__Stated task__: Rewrite everything from the first of the entries down to the line containing "green semicircle: rotated 140" as a numbered list, leaving out any blank lines.

__Entries supplied__:
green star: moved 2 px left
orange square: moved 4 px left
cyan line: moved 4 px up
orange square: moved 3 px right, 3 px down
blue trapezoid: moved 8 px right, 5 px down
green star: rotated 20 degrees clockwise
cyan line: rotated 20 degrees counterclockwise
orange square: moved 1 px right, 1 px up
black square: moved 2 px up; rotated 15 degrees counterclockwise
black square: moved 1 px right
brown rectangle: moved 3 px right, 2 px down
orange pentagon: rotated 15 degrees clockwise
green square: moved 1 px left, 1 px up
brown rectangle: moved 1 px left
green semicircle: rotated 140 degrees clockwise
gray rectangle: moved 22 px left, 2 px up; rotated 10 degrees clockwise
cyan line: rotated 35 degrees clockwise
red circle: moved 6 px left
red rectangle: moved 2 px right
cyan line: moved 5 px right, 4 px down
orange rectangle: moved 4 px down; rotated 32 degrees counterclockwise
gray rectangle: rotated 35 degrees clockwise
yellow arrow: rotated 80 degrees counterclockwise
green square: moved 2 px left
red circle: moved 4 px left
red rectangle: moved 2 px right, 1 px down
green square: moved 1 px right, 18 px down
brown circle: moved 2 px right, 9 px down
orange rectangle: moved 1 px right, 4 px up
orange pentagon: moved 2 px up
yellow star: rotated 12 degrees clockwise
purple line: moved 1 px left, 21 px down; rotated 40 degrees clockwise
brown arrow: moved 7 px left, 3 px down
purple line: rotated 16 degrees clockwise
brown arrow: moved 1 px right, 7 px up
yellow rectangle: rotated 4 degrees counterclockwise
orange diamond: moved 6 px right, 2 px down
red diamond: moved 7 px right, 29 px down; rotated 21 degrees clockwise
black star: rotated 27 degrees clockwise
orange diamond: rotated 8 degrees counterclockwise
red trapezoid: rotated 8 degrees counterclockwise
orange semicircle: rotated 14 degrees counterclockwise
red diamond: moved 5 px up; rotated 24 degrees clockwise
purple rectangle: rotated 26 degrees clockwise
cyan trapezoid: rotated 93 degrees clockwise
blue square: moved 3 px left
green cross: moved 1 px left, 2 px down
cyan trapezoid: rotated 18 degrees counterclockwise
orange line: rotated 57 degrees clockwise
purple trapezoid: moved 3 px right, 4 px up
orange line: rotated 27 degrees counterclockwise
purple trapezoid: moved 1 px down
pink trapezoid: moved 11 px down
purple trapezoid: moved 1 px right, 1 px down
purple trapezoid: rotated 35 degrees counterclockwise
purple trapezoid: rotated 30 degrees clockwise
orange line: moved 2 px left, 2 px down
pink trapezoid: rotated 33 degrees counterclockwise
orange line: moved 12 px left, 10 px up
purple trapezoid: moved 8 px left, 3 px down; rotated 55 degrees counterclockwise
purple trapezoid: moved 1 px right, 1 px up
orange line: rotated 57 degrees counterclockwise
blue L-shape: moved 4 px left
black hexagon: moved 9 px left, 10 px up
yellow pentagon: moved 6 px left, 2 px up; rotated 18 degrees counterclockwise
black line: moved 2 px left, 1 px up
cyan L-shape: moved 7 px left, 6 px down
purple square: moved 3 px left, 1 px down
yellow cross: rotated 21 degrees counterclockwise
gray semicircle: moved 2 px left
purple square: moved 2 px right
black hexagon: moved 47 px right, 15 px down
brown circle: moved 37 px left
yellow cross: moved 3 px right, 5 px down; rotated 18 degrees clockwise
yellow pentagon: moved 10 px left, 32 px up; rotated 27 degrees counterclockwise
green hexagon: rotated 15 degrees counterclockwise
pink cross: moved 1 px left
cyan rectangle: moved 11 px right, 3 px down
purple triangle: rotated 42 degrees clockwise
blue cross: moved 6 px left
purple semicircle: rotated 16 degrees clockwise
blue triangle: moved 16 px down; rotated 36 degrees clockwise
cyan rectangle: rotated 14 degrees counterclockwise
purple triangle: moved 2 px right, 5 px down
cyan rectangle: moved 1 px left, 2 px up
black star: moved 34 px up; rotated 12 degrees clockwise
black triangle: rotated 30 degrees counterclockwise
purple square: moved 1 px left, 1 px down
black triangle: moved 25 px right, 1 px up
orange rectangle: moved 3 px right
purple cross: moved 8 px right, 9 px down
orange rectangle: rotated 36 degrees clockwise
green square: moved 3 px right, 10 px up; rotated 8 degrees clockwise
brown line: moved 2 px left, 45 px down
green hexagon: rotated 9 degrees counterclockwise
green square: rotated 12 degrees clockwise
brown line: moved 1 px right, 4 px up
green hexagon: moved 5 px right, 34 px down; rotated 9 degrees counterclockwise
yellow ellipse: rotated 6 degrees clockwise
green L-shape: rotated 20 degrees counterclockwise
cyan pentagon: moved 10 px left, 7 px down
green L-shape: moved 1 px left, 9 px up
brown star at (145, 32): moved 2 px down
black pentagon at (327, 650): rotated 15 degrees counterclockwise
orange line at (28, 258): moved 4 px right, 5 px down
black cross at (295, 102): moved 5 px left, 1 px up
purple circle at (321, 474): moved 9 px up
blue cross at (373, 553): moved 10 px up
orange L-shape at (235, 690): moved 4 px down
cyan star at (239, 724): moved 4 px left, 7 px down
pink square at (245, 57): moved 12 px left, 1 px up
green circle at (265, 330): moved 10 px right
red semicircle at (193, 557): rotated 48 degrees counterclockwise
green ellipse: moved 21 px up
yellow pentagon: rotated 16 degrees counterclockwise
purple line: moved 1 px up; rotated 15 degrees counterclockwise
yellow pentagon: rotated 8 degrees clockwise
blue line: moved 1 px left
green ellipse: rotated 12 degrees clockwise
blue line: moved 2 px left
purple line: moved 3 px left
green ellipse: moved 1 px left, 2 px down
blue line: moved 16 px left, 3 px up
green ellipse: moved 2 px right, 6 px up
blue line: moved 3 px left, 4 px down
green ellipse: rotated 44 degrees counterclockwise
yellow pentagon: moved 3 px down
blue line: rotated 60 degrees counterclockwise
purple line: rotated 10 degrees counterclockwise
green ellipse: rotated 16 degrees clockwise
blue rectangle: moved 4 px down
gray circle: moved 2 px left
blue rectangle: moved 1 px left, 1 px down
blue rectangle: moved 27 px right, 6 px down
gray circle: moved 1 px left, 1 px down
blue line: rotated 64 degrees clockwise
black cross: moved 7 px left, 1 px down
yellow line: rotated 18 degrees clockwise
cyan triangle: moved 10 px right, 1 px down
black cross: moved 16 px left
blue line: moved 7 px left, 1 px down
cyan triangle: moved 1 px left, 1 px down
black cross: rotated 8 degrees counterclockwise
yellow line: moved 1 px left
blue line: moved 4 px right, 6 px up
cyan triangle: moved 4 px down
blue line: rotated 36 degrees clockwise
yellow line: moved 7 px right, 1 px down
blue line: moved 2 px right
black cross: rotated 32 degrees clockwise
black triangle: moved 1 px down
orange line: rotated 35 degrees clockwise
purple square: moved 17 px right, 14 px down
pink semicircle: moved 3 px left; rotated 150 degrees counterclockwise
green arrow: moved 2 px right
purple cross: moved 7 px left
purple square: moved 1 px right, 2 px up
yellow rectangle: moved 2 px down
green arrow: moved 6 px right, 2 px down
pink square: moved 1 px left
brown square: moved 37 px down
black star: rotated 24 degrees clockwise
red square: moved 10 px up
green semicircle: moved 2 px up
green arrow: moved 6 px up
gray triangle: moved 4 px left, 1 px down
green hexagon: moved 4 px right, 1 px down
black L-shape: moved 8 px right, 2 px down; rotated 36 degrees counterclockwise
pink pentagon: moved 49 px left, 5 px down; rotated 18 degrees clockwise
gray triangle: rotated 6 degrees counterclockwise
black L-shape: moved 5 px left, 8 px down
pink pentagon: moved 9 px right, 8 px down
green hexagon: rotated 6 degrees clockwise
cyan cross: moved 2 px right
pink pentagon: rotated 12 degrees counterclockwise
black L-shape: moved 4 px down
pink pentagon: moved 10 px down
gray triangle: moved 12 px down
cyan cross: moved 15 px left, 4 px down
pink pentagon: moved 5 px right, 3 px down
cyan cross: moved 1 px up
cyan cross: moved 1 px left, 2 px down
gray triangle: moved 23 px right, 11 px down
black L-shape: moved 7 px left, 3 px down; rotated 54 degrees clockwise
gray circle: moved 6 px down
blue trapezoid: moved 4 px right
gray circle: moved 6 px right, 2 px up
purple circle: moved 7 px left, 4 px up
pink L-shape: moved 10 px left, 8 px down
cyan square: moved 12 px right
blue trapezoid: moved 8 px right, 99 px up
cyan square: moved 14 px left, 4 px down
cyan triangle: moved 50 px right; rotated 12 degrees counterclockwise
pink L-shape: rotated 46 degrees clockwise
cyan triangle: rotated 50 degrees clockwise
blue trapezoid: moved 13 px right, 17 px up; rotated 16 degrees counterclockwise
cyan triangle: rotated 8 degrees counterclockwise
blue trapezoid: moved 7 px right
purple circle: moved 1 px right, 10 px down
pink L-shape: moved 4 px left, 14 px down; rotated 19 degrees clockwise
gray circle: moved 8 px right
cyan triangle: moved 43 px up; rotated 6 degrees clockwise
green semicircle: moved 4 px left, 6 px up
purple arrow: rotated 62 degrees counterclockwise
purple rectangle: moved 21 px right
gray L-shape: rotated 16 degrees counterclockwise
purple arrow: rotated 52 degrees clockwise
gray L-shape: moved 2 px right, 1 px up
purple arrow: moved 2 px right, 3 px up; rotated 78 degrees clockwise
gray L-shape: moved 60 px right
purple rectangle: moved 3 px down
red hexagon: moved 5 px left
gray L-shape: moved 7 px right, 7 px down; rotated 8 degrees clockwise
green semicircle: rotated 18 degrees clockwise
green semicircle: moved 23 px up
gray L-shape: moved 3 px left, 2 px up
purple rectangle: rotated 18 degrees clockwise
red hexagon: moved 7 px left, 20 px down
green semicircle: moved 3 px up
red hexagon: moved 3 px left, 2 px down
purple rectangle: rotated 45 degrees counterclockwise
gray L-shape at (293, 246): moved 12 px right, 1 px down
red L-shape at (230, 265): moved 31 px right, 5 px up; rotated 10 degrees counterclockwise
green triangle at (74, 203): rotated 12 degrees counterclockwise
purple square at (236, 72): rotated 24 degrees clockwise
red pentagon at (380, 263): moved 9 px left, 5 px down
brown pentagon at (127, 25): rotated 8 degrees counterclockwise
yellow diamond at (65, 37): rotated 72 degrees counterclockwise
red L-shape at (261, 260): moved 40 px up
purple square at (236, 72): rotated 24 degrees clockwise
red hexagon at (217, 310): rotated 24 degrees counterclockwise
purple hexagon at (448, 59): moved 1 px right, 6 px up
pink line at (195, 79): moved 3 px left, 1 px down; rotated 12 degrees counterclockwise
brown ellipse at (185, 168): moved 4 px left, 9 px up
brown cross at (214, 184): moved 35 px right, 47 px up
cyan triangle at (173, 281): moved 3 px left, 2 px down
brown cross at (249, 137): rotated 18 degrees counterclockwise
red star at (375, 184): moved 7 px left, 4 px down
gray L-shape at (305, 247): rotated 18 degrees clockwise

__Correct response__:
1. green star: moved 2 px left
2. orange square: moved 4 px left
3. cyan line: moved 4 px up
4. orange square: moved 3 px right, 3 px down
5. blue trapezoid: moved 8 px right, 5 px down
6. green star: rotated 20 degrees clockwise
7. cyan line: rotated 20 degrees counterclockwise
8. orange square: moved 1 px right, 1 px up
9. black square: moved 2 px up; rotated 15 degrees counterclockwise
10. black square: moved 1 px right
11. brown rectangle: moved 3 px right, 2 px down
12. orange pentagon: rotated 15 degrees clockwise
13. green square: moved 1 px left, 1 px up
14. brown rectangle: moved 1 px left
15. green semicircle: rotated 140 degrees clockwise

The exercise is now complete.